## What is needed
Exactly the lines from the one containing "orange square: (33, 42)" through the end of the data, and nothing more, should be retyped; pictures stay out.
Records provided section start
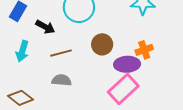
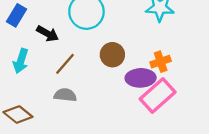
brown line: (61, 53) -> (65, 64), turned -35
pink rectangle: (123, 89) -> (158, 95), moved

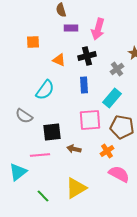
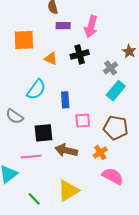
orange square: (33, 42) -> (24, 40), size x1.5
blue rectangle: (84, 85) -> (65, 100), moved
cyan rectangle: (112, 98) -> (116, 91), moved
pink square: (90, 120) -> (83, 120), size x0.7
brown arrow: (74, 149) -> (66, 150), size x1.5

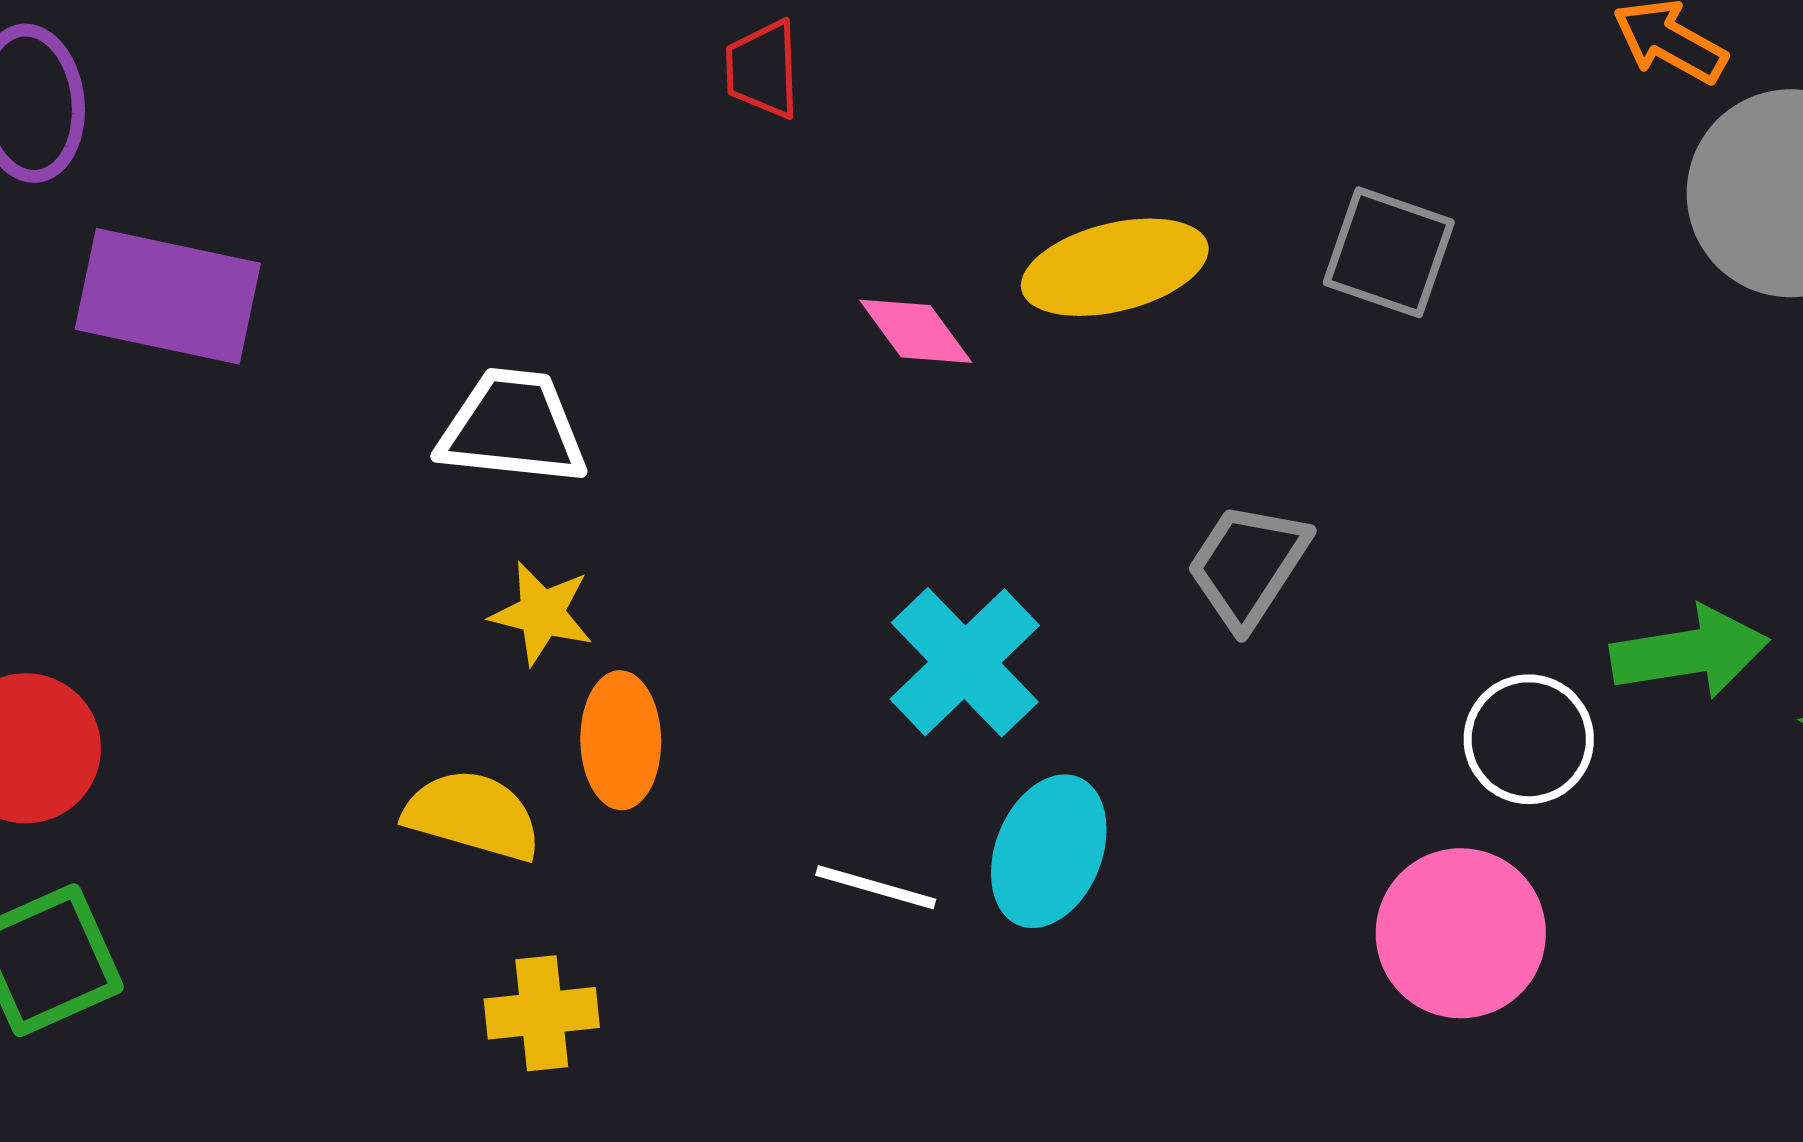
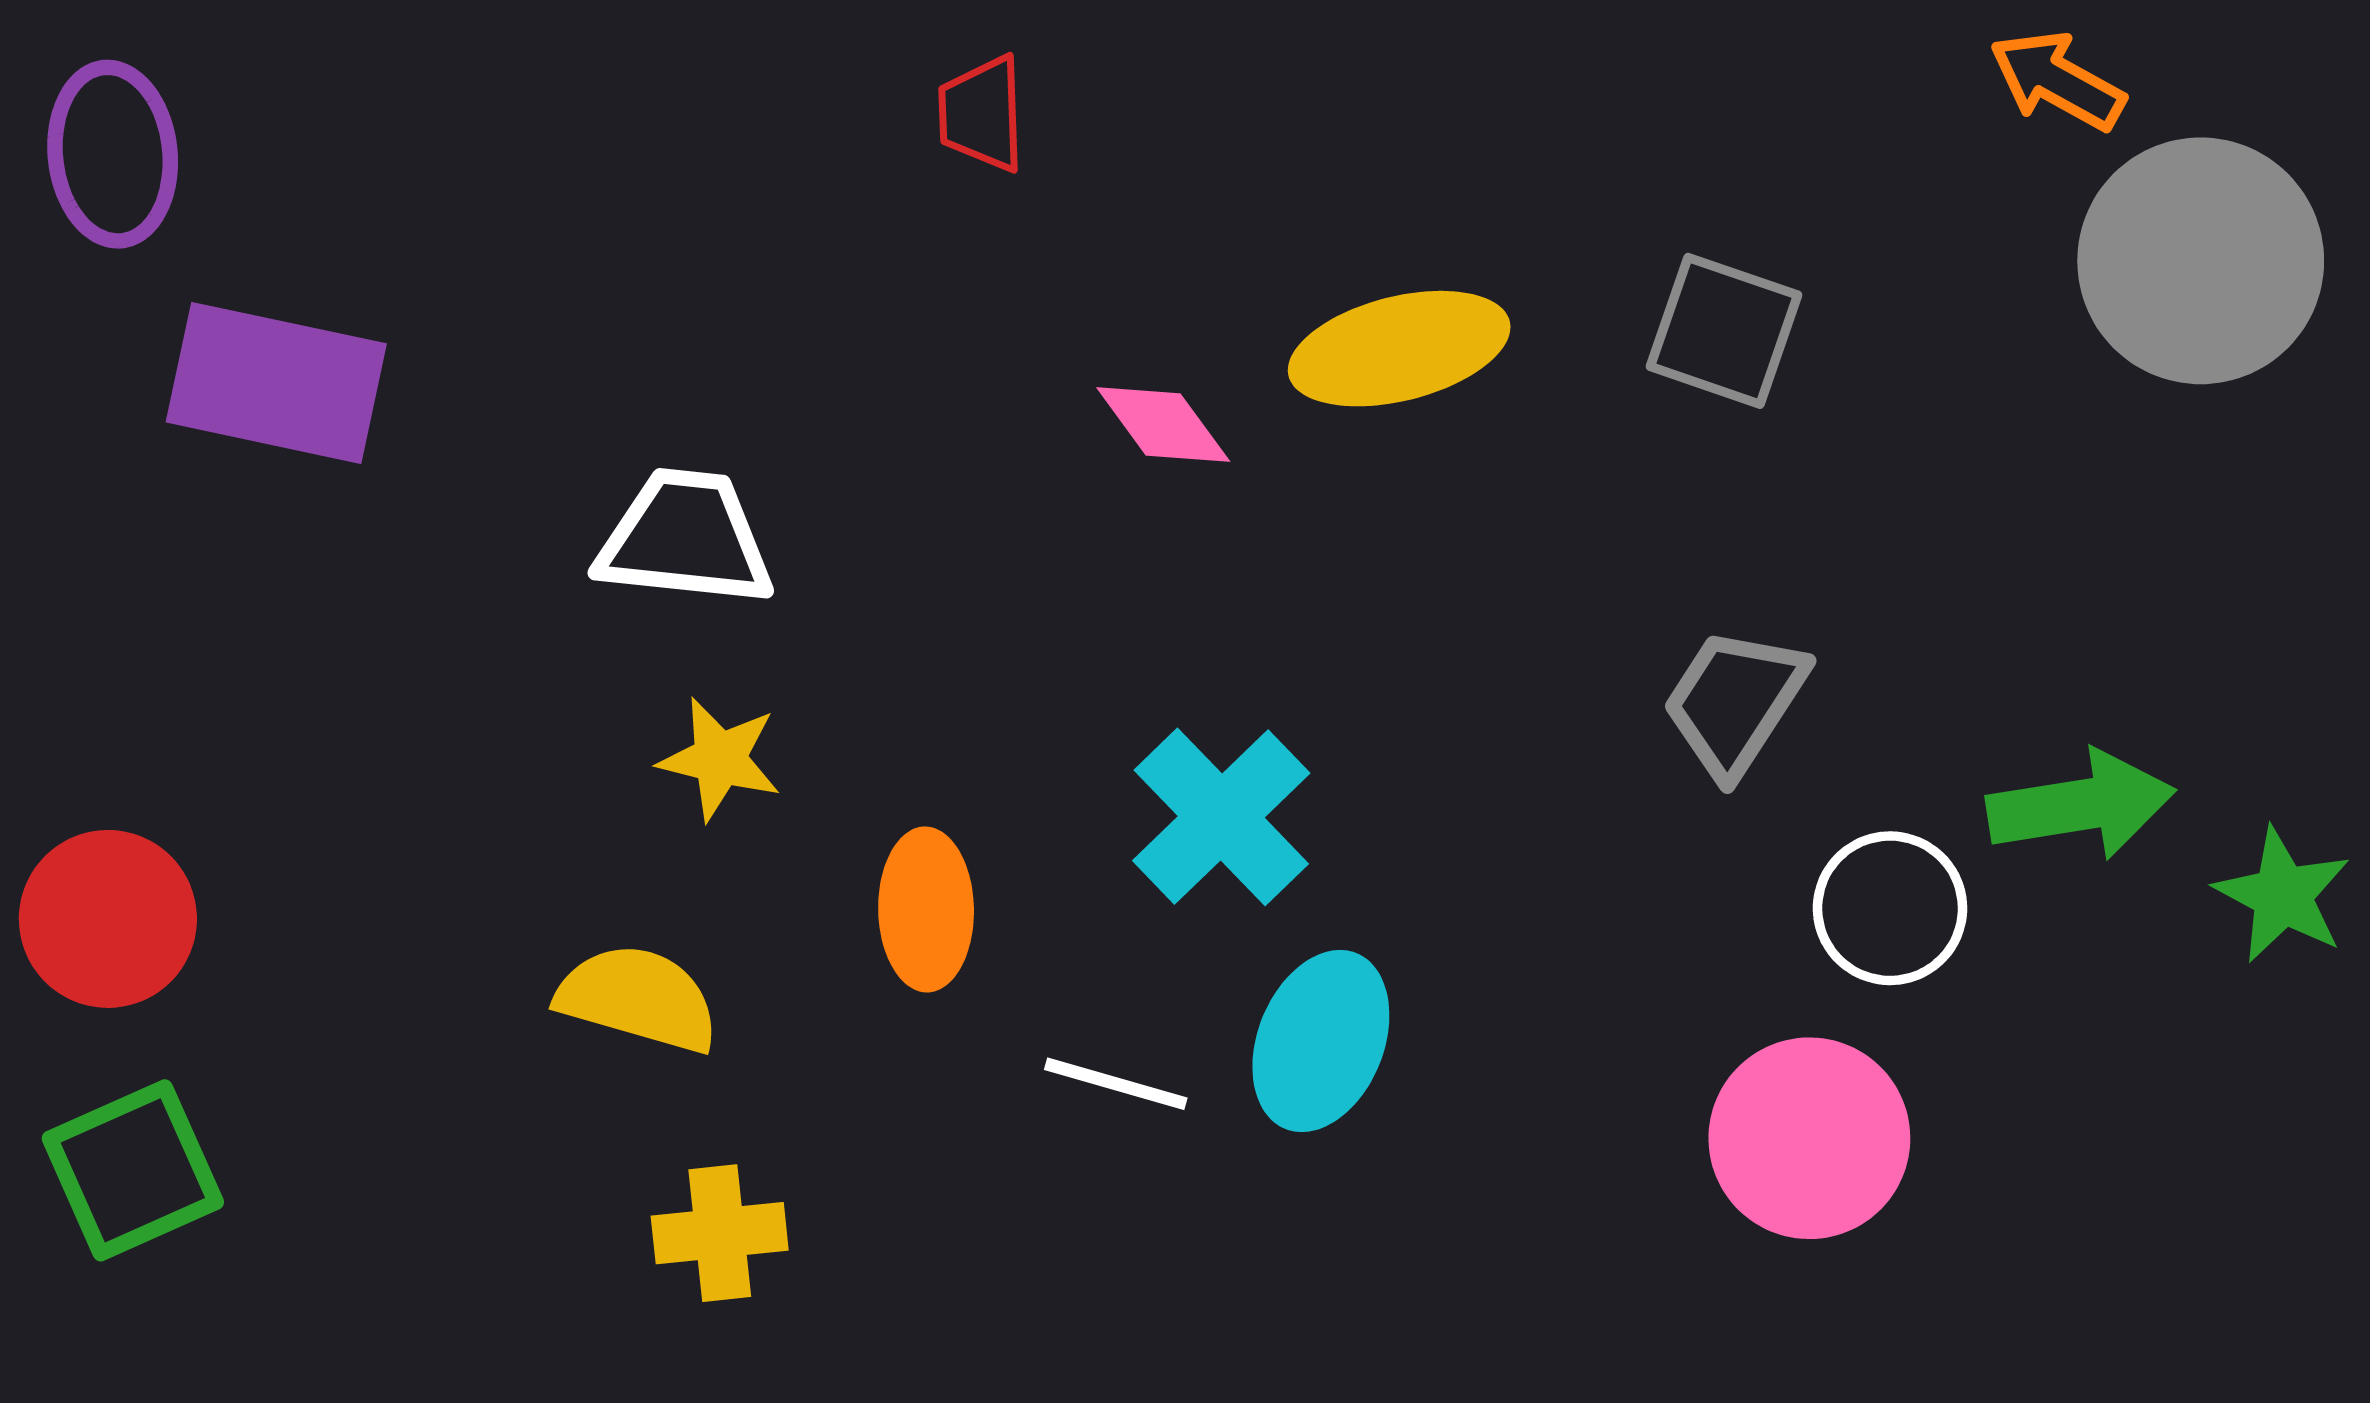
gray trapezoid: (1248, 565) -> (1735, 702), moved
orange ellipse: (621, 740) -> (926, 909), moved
Records provided section end
## Exercise result
orange square: (33, 42) -> (24, 40), size x1.5
blue rectangle: (84, 85) -> (65, 100), moved
cyan rectangle: (112, 98) -> (116, 91), moved
pink square: (90, 120) -> (83, 120), size x0.7
brown arrow: (74, 149) -> (66, 150), size x1.5

gray trapezoid: (1248, 565) -> (1735, 702), moved
orange ellipse: (621, 740) -> (926, 909), moved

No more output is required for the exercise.